[[ Source records open ]]
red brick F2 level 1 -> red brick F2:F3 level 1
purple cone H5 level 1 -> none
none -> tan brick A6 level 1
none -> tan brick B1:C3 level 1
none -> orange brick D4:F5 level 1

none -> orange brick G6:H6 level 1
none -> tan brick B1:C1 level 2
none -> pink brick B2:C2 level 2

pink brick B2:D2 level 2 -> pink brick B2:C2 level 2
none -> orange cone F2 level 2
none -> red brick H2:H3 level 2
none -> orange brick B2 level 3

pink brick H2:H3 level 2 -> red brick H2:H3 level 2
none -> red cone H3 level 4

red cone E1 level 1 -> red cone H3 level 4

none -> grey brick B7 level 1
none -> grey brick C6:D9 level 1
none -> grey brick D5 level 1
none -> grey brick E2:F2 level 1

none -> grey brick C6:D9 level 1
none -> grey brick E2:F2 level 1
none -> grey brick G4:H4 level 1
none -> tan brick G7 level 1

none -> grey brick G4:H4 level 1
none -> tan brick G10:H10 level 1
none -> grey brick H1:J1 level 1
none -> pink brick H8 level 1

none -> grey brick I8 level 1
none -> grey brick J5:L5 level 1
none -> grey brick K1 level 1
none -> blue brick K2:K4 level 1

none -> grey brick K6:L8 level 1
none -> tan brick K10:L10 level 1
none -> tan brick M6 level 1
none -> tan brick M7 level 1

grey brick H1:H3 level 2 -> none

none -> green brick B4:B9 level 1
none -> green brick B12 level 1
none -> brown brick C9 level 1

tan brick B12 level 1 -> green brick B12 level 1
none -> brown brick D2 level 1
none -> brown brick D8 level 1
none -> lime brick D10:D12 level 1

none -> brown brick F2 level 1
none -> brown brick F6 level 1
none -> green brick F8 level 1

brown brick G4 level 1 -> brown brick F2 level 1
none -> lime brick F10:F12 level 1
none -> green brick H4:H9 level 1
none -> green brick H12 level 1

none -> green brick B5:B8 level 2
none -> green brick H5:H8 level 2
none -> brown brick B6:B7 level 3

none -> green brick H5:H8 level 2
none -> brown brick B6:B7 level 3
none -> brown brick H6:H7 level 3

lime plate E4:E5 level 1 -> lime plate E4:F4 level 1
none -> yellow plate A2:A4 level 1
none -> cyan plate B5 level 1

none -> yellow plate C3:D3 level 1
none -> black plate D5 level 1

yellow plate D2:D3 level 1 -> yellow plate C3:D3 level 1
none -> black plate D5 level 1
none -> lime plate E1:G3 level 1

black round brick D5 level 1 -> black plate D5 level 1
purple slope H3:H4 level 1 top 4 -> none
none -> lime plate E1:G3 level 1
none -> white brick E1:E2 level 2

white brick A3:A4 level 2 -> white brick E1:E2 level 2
[[ Source records closed ]]
◆ **Activity**
Count every line of the material above that includes "cone", giving the total without any other words.

◆ **Solution to this problem**
4